-- SUPPLIED MATERIAL follows --

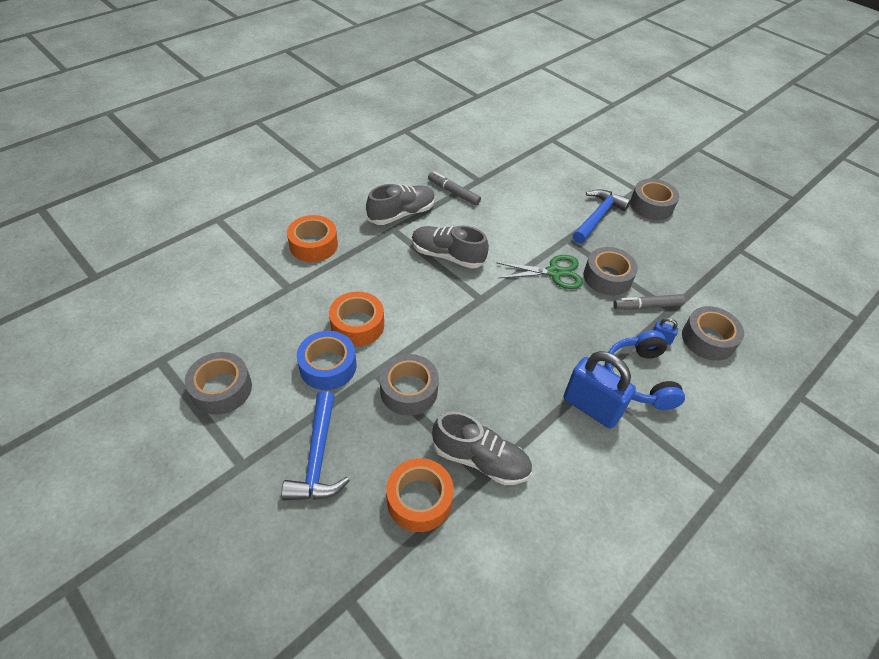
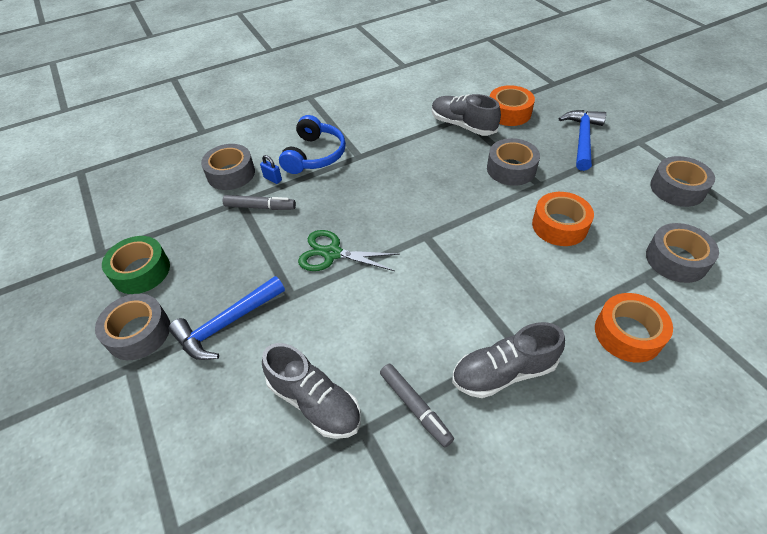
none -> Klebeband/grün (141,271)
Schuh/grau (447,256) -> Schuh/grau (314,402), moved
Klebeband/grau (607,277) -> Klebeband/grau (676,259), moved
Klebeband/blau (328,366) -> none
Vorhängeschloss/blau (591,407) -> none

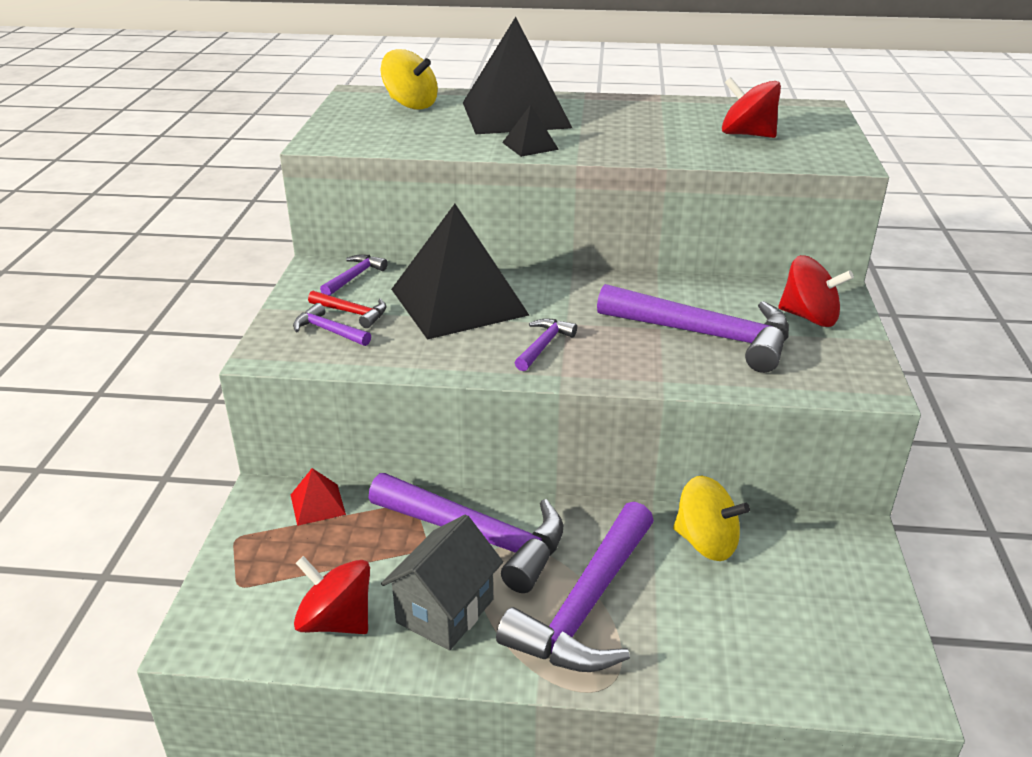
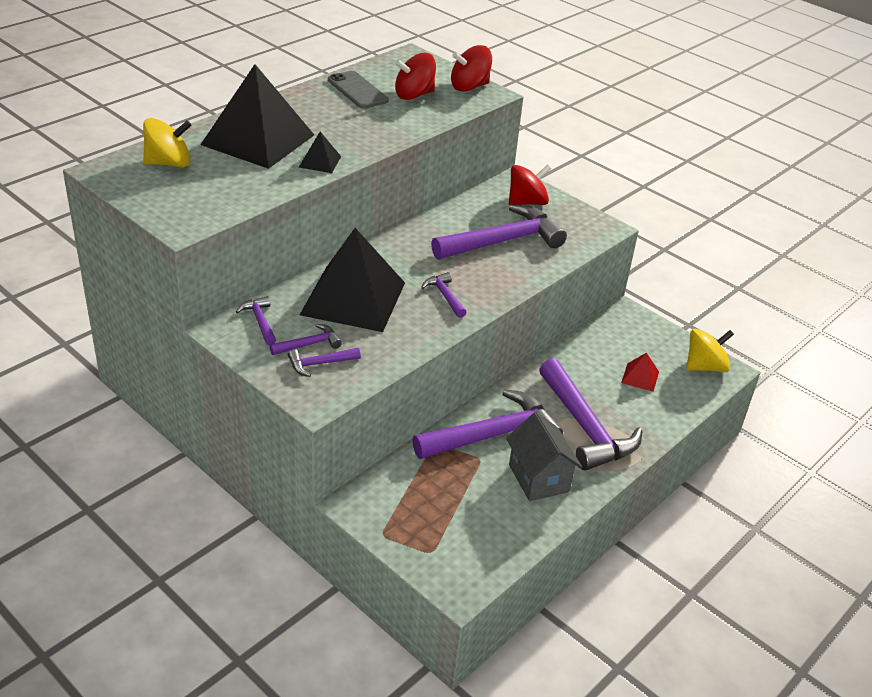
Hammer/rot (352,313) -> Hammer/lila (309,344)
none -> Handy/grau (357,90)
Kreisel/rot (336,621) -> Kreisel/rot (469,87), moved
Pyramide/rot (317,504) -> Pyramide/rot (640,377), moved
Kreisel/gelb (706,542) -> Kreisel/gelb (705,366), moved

-- SUPPLIED MATERIAL concluded --

# [WHAT YOU SHOULD DO]
The expected answer is every line above in which the word "Klebeband" appears.

# [ANSWER AREA]
none -> Klebeband/grün (141,271)
Klebeband/grau (607,277) -> Klebeband/grau (676,259), moved
Klebeband/blau (328,366) -> none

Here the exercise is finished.